Can you quote the lines below exactly, starting at the line with "red flashlight: 9 -> 8" and going through the last one?

--- START ---

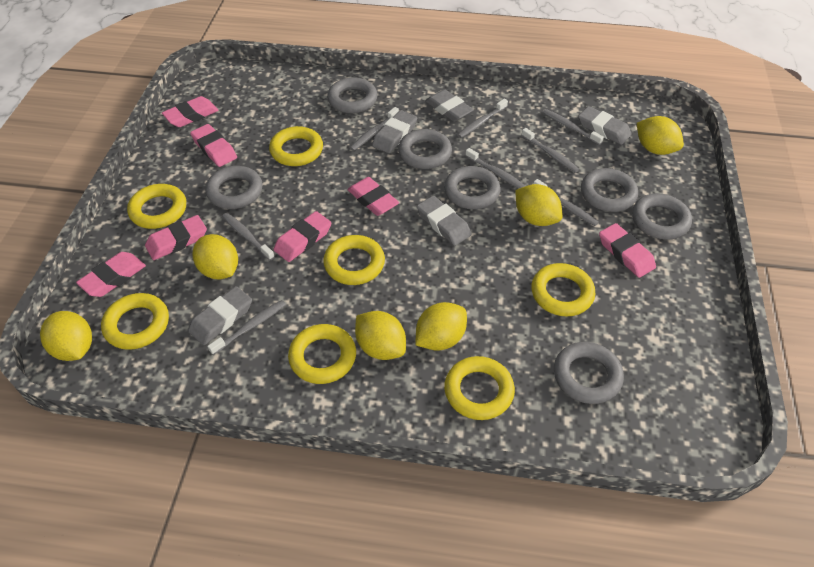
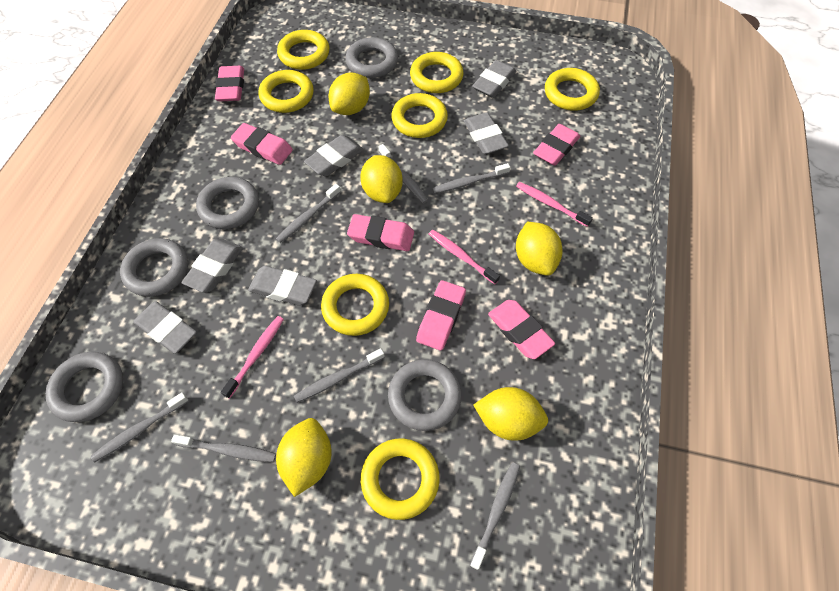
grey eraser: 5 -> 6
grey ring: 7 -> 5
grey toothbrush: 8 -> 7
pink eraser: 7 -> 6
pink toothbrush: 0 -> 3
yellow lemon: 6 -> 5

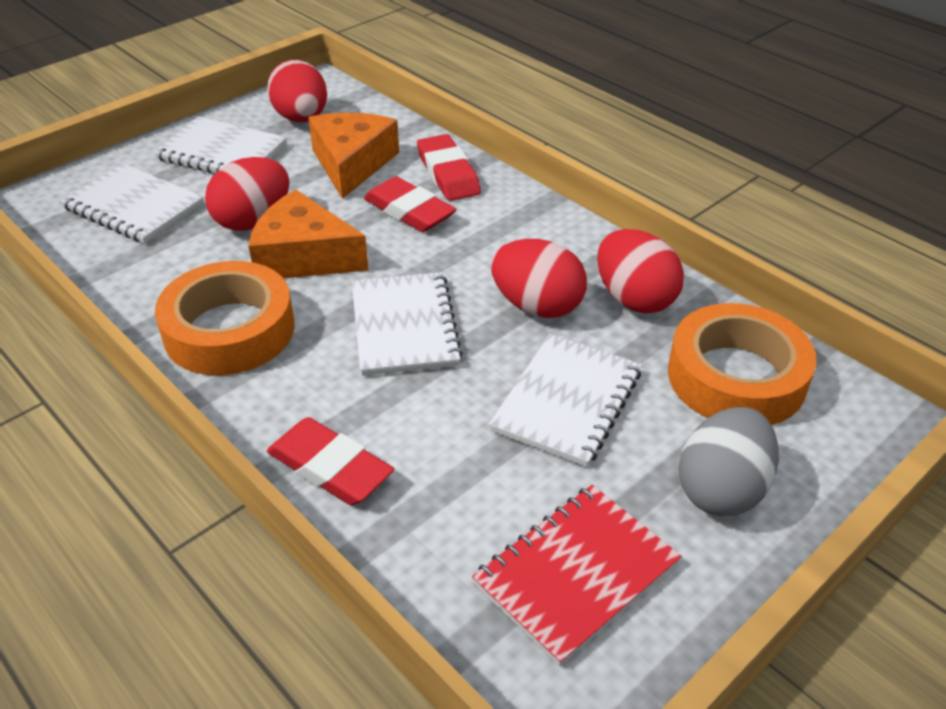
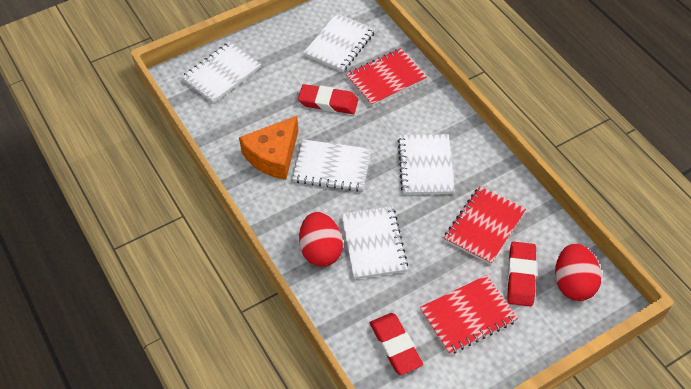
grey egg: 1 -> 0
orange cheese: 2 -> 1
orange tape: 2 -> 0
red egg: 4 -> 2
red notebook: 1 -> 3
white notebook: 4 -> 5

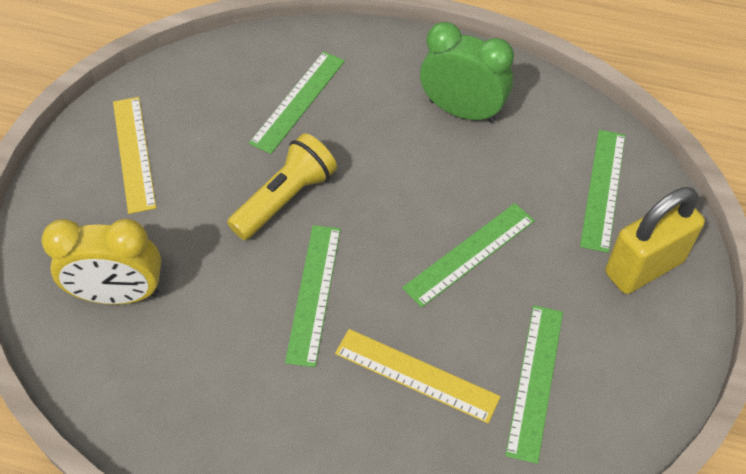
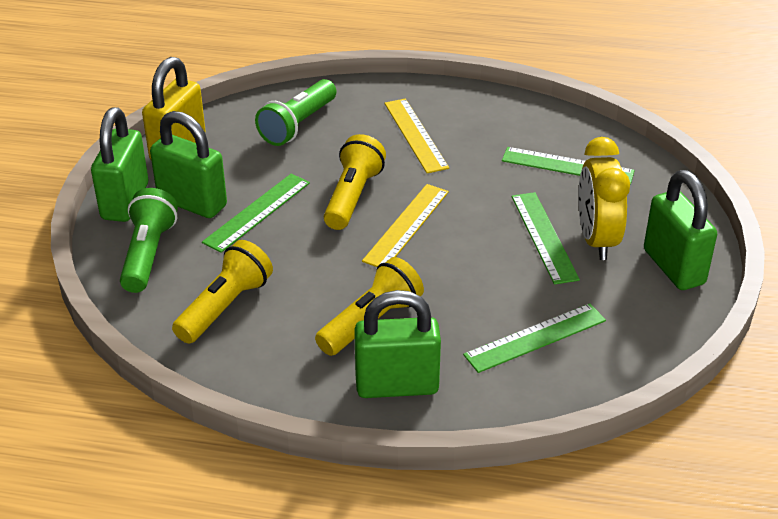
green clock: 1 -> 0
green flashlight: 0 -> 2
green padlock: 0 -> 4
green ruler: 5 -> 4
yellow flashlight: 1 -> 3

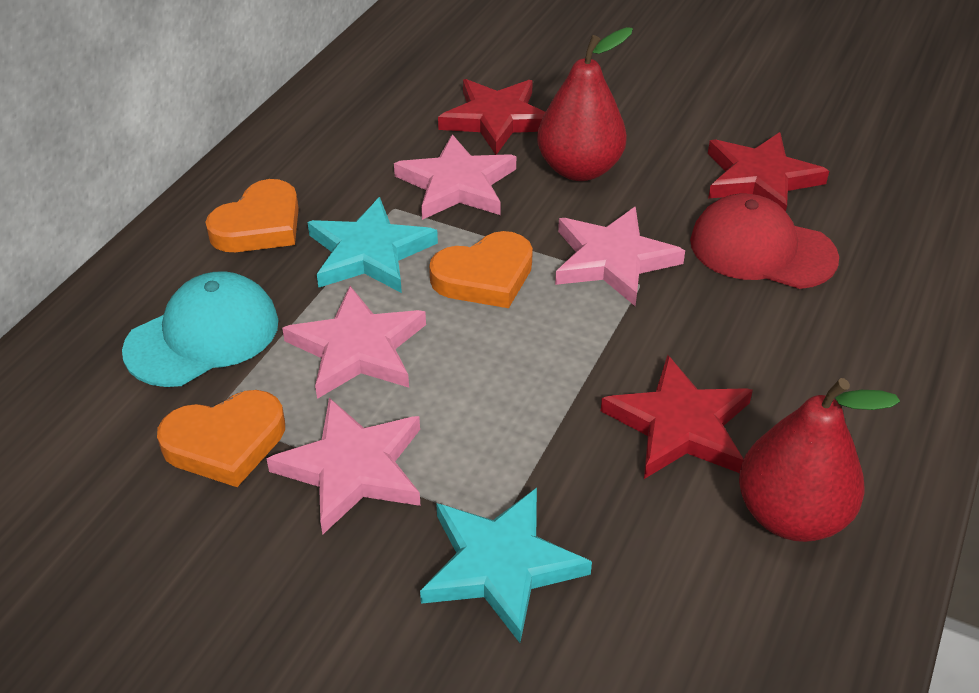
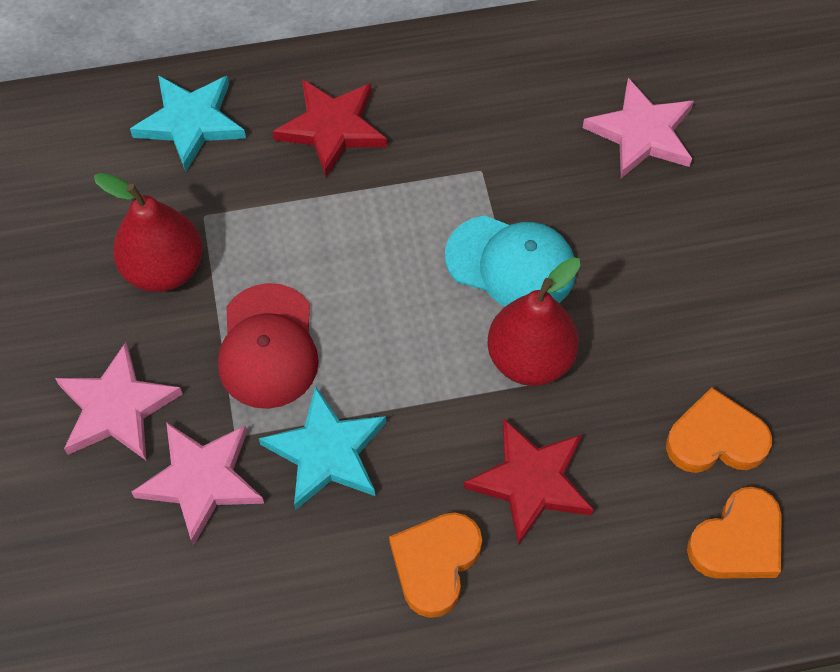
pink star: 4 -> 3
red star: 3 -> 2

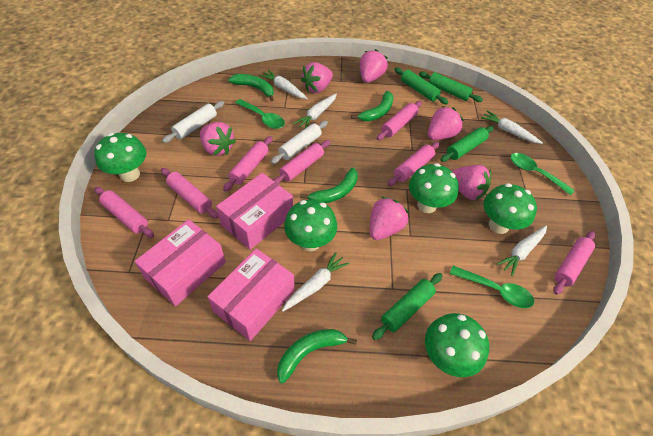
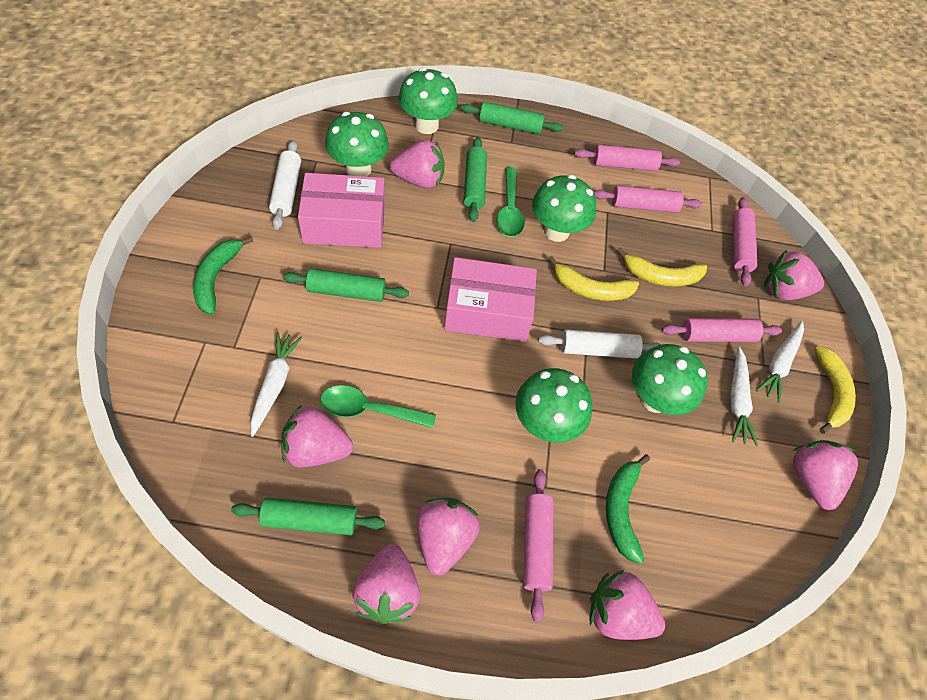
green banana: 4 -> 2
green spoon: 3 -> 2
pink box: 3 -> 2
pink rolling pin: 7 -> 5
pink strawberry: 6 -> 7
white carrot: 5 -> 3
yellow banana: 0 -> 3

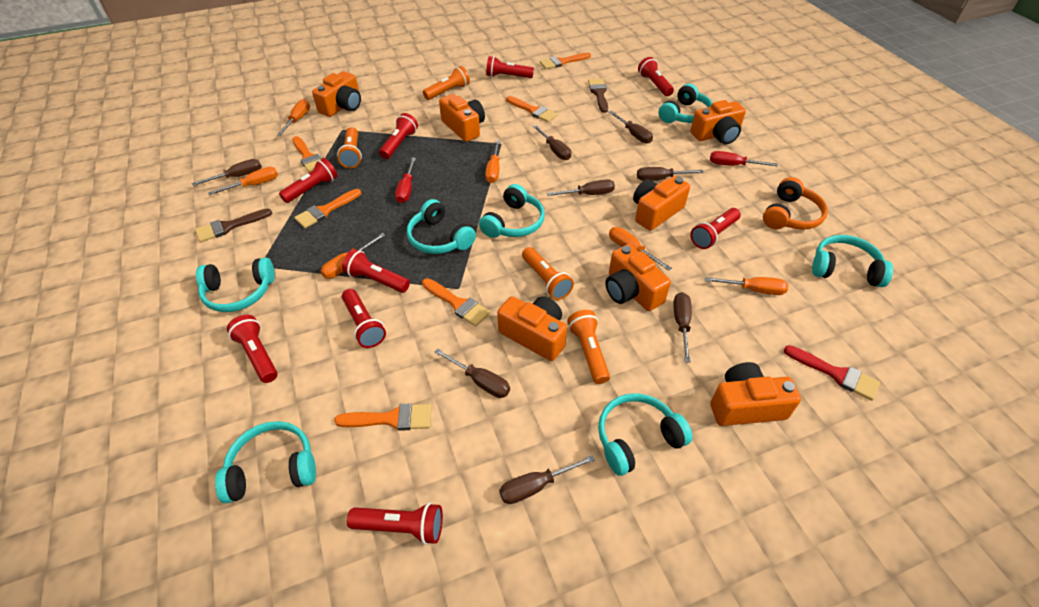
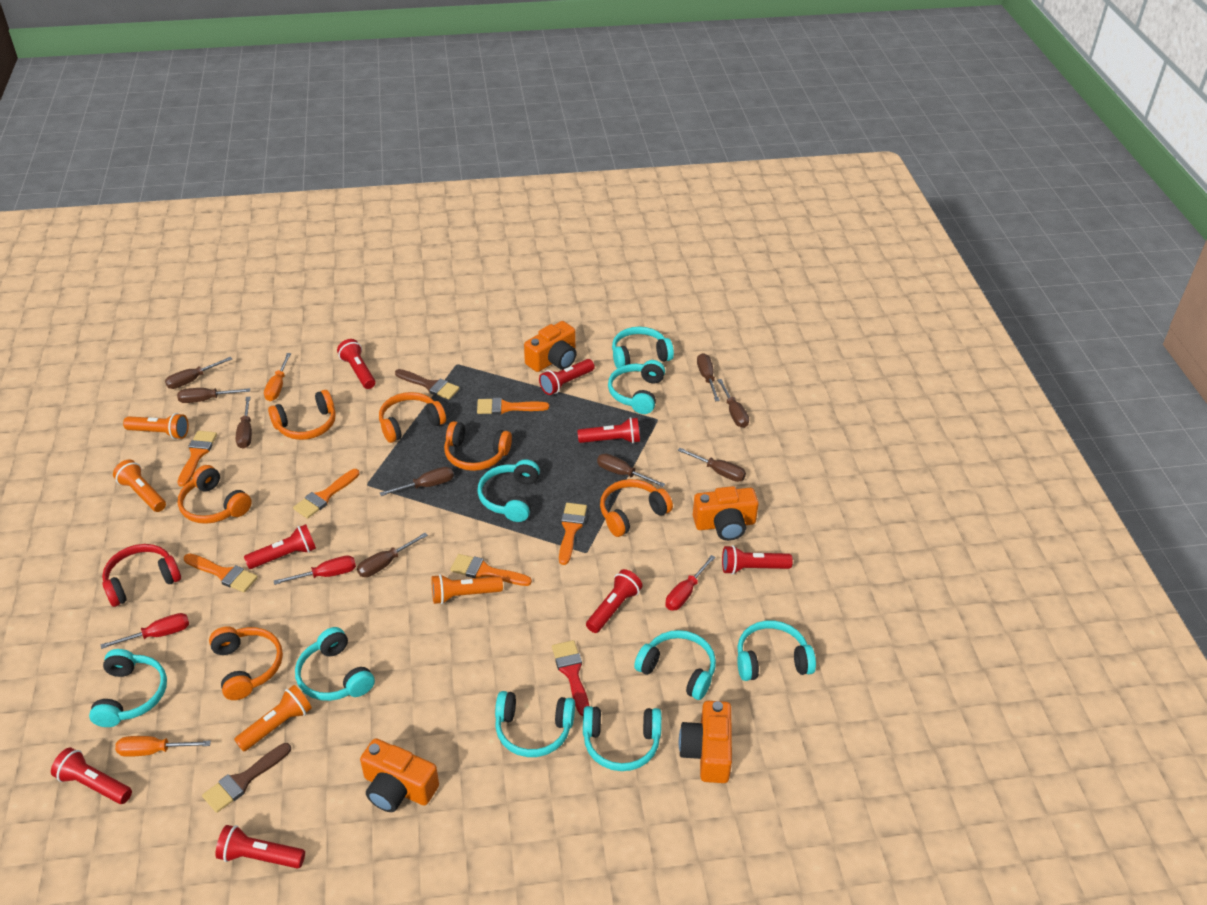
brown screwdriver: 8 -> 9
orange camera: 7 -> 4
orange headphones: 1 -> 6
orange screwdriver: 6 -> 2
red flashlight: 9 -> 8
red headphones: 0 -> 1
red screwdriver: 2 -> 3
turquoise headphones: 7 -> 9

--- END ---

EXERCISE OUTPUT:
red flashlight: 9 -> 8
red headphones: 0 -> 1
red screwdriver: 2 -> 3
turquoise headphones: 7 -> 9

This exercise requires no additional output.